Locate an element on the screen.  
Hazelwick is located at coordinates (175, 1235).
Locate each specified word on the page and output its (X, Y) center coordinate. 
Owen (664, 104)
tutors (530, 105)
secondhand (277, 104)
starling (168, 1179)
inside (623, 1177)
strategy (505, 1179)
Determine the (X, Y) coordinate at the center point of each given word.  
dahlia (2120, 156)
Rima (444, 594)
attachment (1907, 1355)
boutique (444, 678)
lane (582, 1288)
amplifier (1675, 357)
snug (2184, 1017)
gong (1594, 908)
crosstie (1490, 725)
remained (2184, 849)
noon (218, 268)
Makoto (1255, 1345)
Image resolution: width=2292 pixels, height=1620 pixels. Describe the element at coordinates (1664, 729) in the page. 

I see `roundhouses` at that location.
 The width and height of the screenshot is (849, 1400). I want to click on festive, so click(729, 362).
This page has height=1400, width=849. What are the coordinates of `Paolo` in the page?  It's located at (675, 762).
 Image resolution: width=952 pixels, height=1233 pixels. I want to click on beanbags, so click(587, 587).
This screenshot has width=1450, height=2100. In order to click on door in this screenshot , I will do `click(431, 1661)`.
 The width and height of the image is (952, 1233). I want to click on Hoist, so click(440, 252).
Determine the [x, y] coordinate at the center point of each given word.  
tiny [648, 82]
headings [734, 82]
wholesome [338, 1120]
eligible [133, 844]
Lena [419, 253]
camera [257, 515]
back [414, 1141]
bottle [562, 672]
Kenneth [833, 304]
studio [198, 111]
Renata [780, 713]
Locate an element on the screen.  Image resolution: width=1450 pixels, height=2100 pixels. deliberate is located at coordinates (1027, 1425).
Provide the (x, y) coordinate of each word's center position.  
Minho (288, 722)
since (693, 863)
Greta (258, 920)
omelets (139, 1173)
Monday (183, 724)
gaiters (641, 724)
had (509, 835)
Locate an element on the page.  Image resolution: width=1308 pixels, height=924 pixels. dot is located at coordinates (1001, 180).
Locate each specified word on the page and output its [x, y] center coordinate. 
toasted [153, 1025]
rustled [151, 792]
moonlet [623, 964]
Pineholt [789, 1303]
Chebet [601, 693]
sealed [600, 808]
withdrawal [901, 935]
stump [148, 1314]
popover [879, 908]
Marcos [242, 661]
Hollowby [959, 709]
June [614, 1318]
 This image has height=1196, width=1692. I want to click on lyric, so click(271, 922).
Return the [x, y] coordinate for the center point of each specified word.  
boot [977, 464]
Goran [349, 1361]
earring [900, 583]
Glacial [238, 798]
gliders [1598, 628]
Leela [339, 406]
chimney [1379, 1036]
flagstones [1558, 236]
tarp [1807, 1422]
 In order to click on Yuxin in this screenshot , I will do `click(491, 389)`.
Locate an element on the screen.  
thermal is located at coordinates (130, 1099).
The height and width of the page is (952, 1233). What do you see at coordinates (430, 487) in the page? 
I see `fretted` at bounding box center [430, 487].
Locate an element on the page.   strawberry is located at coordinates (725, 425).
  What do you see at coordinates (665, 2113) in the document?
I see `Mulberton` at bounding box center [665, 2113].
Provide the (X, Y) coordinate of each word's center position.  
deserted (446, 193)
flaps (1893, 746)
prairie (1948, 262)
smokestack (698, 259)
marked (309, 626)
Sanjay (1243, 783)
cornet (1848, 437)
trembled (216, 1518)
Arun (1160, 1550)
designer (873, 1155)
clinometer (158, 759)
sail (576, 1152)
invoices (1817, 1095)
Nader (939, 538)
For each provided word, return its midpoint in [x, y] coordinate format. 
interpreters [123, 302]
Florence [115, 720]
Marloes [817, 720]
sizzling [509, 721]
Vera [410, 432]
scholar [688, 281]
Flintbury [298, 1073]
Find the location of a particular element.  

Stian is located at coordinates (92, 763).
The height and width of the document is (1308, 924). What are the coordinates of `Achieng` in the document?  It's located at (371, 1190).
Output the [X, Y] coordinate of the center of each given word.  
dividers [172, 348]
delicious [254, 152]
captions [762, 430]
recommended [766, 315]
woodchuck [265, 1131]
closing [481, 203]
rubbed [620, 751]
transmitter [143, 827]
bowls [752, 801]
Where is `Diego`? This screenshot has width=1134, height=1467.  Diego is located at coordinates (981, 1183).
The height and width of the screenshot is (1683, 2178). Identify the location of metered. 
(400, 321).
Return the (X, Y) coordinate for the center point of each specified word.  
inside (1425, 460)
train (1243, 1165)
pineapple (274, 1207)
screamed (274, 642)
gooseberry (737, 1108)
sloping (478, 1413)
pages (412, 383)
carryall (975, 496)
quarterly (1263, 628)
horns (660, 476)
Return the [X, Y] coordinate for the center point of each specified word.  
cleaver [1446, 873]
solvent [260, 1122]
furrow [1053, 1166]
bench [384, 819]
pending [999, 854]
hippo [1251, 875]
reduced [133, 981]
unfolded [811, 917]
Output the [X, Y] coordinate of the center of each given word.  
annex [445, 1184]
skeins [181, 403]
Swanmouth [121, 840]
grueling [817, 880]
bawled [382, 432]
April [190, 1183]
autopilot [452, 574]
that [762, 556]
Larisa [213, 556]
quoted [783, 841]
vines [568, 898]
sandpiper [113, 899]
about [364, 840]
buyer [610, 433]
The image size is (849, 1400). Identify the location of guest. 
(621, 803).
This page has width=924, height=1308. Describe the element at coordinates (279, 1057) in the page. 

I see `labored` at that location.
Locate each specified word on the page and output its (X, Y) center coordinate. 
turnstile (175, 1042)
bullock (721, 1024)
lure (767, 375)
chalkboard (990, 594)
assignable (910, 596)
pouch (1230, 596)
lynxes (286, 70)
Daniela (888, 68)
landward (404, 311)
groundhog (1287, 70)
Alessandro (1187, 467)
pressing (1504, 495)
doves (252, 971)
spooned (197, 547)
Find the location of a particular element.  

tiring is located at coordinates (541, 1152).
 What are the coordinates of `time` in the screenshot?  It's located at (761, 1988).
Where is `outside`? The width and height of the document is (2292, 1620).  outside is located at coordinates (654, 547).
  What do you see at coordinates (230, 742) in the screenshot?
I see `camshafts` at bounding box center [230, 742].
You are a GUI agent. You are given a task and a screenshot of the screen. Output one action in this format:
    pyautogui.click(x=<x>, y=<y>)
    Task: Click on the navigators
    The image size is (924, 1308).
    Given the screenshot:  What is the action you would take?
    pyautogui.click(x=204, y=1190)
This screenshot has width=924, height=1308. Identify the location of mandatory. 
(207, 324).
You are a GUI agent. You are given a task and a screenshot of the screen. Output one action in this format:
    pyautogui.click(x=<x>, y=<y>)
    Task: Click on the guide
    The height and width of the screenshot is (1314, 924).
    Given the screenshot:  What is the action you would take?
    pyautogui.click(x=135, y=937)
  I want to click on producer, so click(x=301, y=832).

———

§ Challenge:
Copy all of the lines above without changing anything.

§ Right answer:
Locate an element on the screen.  
Hazelwick is located at coordinates (175, 1235).
Locate each specified word on the page and output its (X, Y) center coordinate. 
Owen (664, 104)
tutors (530, 105)
secondhand (277, 104)
starling (168, 1179)
inside (623, 1177)
strategy (505, 1179)
Determine the (X, Y) coordinate at the center point of each given word.  
dahlia (2120, 156)
Rima (444, 594)
attachment (1907, 1355)
boutique (444, 678)
lane (582, 1288)
amplifier (1675, 357)
snug (2184, 1017)
gong (1594, 908)
crosstie (1490, 725)
remained (2184, 849)
noon (218, 268)
Makoto (1255, 1345)
Image resolution: width=2292 pixels, height=1620 pixels. Describe the element at coordinates (1664, 729) in the page. 

I see `roundhouses` at that location.
 The width and height of the screenshot is (849, 1400). I want to click on festive, so click(729, 362).
This page has height=1400, width=849. What are the coordinates of `Paolo` in the page?  It's located at (675, 762).
 Image resolution: width=952 pixels, height=1233 pixels. I want to click on beanbags, so click(587, 587).
This screenshot has width=1450, height=2100. In order to click on door in this screenshot , I will do `click(431, 1661)`.
 The width and height of the image is (952, 1233). I want to click on Hoist, so click(440, 252).
Determine the [x, y] coordinate at the center point of each given word.  
tiny [648, 82]
headings [734, 82]
wholesome [338, 1120]
eligible [133, 844]
Lena [419, 253]
camera [257, 515]
back [414, 1141]
bottle [562, 672]
Kenneth [833, 304]
studio [198, 111]
Renata [780, 713]
Locate an element on the screen.  Image resolution: width=1450 pixels, height=2100 pixels. deliberate is located at coordinates (1027, 1425).
Provide the (x, y) coordinate of each word's center position.  
Minho (288, 722)
since (693, 863)
Greta (258, 920)
omelets (139, 1173)
Monday (183, 724)
gaiters (641, 724)
had (509, 835)
Locate an element on the page.  Image resolution: width=1308 pixels, height=924 pixels. dot is located at coordinates (1001, 180).
Locate each specified word on the page and output its [x, y] center coordinate. 
toasted [153, 1025]
rustled [151, 792]
moonlet [623, 964]
Pineholt [789, 1303]
Chebet [601, 693]
sealed [600, 808]
withdrawal [901, 935]
stump [148, 1314]
popover [879, 908]
Marcos [242, 661]
Hollowby [959, 709]
June [614, 1318]
 This image has height=1196, width=1692. I want to click on lyric, so click(271, 922).
Return the [x, y] coordinate for the center point of each specified word.  
boot [977, 464]
Goran [349, 1361]
earring [900, 583]
Glacial [238, 798]
gliders [1598, 628]
Leela [339, 406]
chimney [1379, 1036]
flagstones [1558, 236]
tarp [1807, 1422]
 In order to click on Yuxin in this screenshot , I will do `click(491, 389)`.
Locate an element on the screen.  
thermal is located at coordinates (130, 1099).
The height and width of the page is (952, 1233). What do you see at coordinates (430, 487) in the page? 
I see `fretted` at bounding box center [430, 487].
Locate an element on the page.   strawberry is located at coordinates (725, 425).
  What do you see at coordinates (665, 2113) in the document?
I see `Mulberton` at bounding box center [665, 2113].
Provide the (X, Y) coordinate of each word's center position.  
deserted (446, 193)
flaps (1893, 746)
prairie (1948, 262)
smokestack (698, 259)
marked (309, 626)
Sanjay (1243, 783)
cornet (1848, 437)
trembled (216, 1518)
Arun (1160, 1550)
designer (873, 1155)
clinometer (158, 759)
sail (576, 1152)
invoices (1817, 1095)
Nader (939, 538)
For each provided word, return its midpoint in [x, y] coordinate format. 
interpreters [123, 302]
Florence [115, 720]
Marloes [817, 720]
sizzling [509, 721]
Vera [410, 432]
scholar [688, 281]
Flintbury [298, 1073]
Find the location of a particular element.  

Stian is located at coordinates (92, 763).
The height and width of the document is (1308, 924). What are the coordinates of `Achieng` in the document?  It's located at (371, 1190).
Output the [X, Y] coordinate of the center of each given word.  
dividers [172, 348]
delicious [254, 152]
captions [762, 430]
recommended [766, 315]
woodchuck [265, 1131]
closing [481, 203]
rubbed [620, 751]
transmitter [143, 827]
bowls [752, 801]
Where is `Diego`? This screenshot has width=1134, height=1467.  Diego is located at coordinates (981, 1183).
The height and width of the screenshot is (1683, 2178). Identify the location of metered. 
(400, 321).
Return the (X, Y) coordinate for the center point of each specified word.  
inside (1425, 460)
train (1243, 1165)
pineapple (274, 1207)
screamed (274, 642)
gooseberry (737, 1108)
sloping (478, 1413)
pages (412, 383)
carryall (975, 496)
quarterly (1263, 628)
horns (660, 476)
Return the [X, Y] coordinate for the center point of each specified word.  
cleaver [1446, 873]
solvent [260, 1122]
furrow [1053, 1166]
bench [384, 819]
pending [999, 854]
hippo [1251, 875]
reduced [133, 981]
unfolded [811, 917]
Output the [X, Y] coordinate of the center of each given word.  
annex [445, 1184]
skeins [181, 403]
Swanmouth [121, 840]
grueling [817, 880]
bawled [382, 432]
April [190, 1183]
autopilot [452, 574]
that [762, 556]
Larisa [213, 556]
quoted [783, 841]
vines [568, 898]
sandpiper [113, 899]
about [364, 840]
buyer [610, 433]
The image size is (849, 1400). Identify the location of guest. 
(621, 803).
This page has width=924, height=1308. Describe the element at coordinates (279, 1057) in the page. 

I see `labored` at that location.
Locate each specified word on the page and output its (X, Y) center coordinate. 
turnstile (175, 1042)
bullock (721, 1024)
lure (767, 375)
chalkboard (990, 594)
assignable (910, 596)
pouch (1230, 596)
lynxes (286, 70)
Daniela (888, 68)
landward (404, 311)
groundhog (1287, 70)
Alessandro (1187, 467)
pressing (1504, 495)
doves (252, 971)
spooned (197, 547)
Find the location of a particular element.  

tiring is located at coordinates (541, 1152).
 What are the coordinates of `time` in the screenshot?  It's located at (761, 1988).
Where is `outside`? The width and height of the document is (2292, 1620).  outside is located at coordinates (654, 547).
  What do you see at coordinates (230, 742) in the screenshot?
I see `camshafts` at bounding box center [230, 742].
You are a GUI agent. You are given a task and a screenshot of the screen. Output one action in this format:
    pyautogui.click(x=<x>, y=<y>)
    Task: Click on the navigators
    The image size is (924, 1308).
    Given the screenshot:  What is the action you would take?
    pyautogui.click(x=204, y=1190)
This screenshot has width=924, height=1308. Identify the location of mandatory. 
(207, 324).
You are a GUI agent. You are given a task and a screenshot of the screen. Output one action in this format:
    pyautogui.click(x=<x>, y=<y>)
    Task: Click on the guide
    The height and width of the screenshot is (1314, 924).
    Given the screenshot:  What is the action you would take?
    pyautogui.click(x=135, y=937)
  I want to click on producer, so click(x=301, y=832).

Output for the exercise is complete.